◆ **YOUR GOAL**
Which lines run from the line with "camera: 90 degrees left, 10 degrees down" through the line with "(382, 154) = (36, 231): purple" in the entries below? Print them exactly, both ends included, and nothing more.

[[ DATA LISTING open ]]

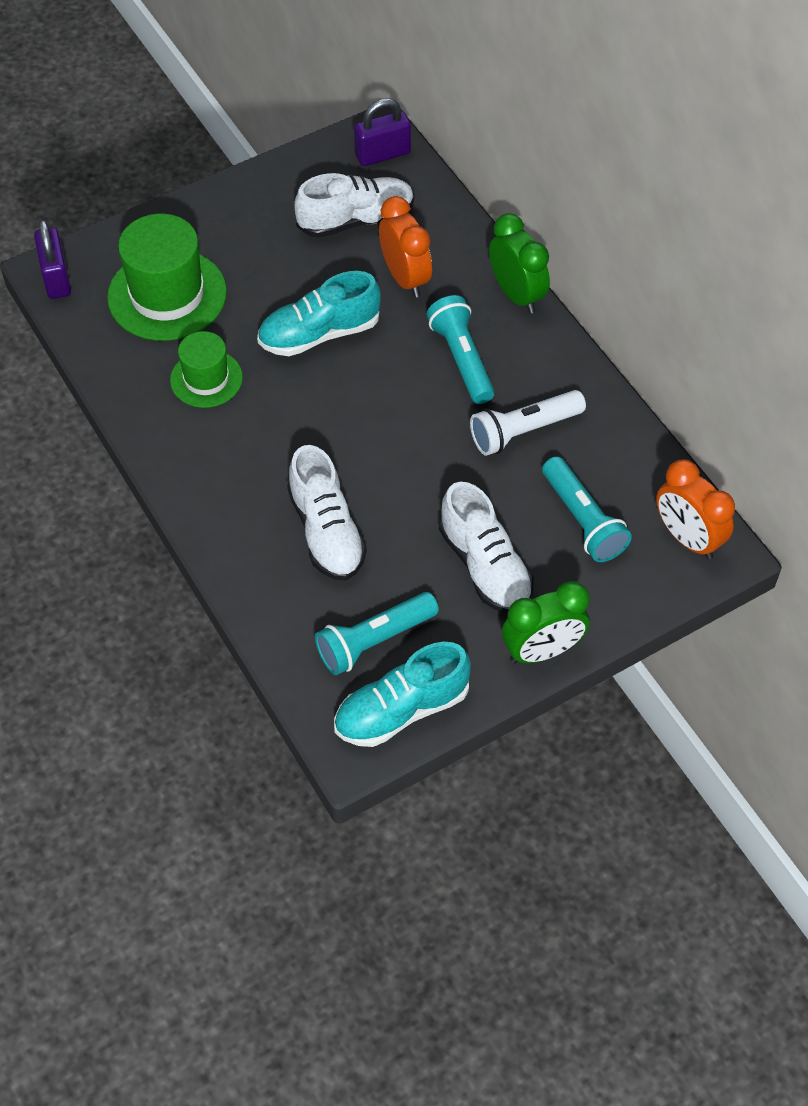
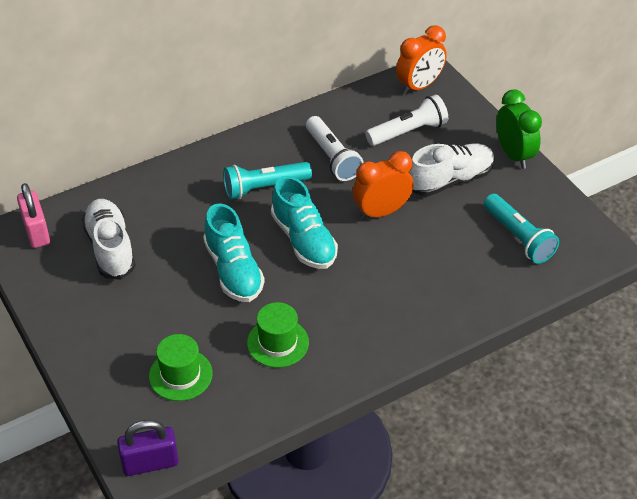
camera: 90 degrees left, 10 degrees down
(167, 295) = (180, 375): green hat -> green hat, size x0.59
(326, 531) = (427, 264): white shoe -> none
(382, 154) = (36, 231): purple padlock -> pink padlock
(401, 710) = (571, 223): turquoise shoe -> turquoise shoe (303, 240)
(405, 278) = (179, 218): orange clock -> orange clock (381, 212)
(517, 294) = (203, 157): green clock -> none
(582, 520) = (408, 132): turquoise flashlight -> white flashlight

[[ DATA LISTING closed ]]
[[ DATA LISTING open ]]

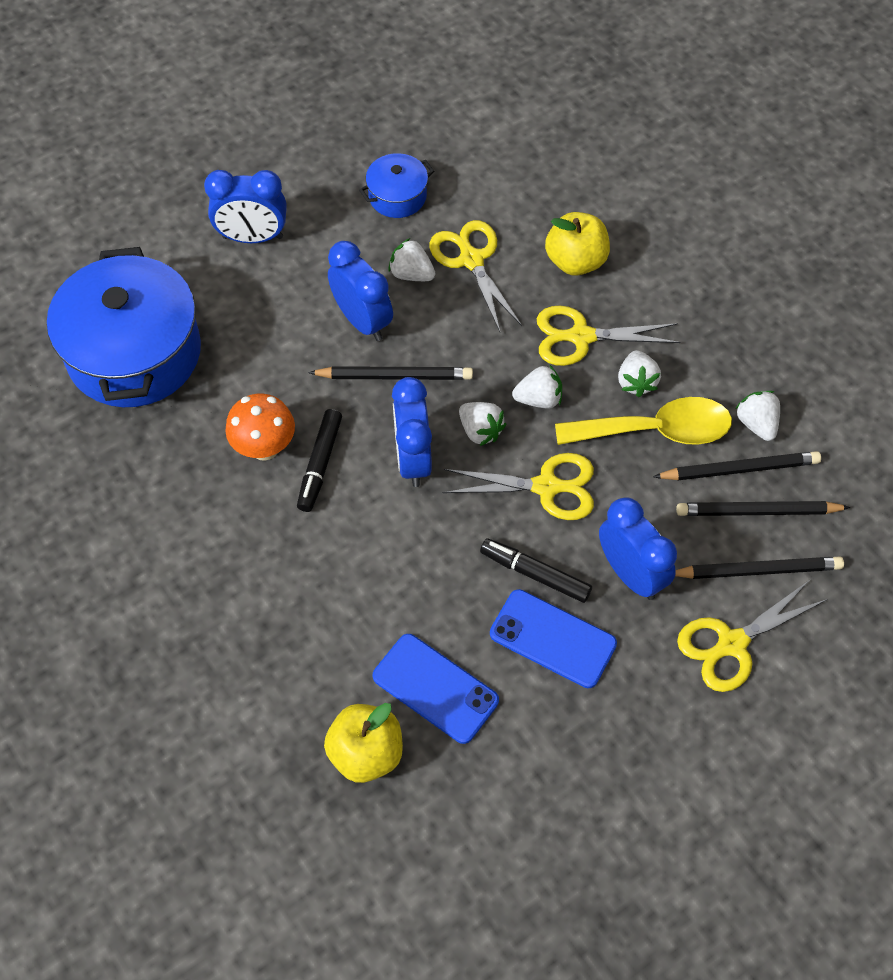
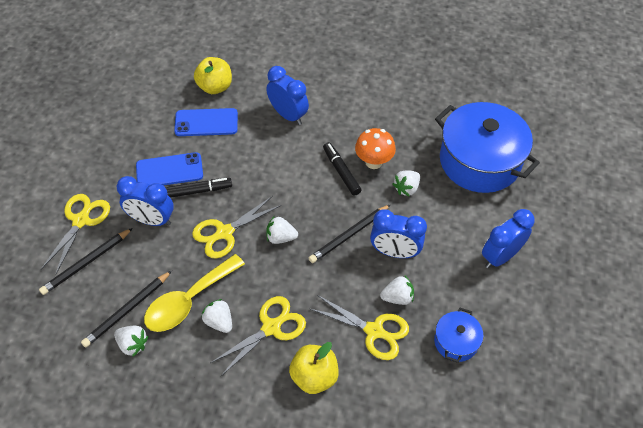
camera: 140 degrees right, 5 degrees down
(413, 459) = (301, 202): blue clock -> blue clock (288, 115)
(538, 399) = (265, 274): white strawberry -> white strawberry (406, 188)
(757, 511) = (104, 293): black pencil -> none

[[ DATA LISTING closed ]]

◆ **ANSWER TO THIS PROBLEM**
camera: 90 degrees left, 10 degrees down
(167, 295) = (180, 375): green hat -> green hat, size x0.59
(326, 531) = (427, 264): white shoe -> none
(382, 154) = (36, 231): purple padlock -> pink padlock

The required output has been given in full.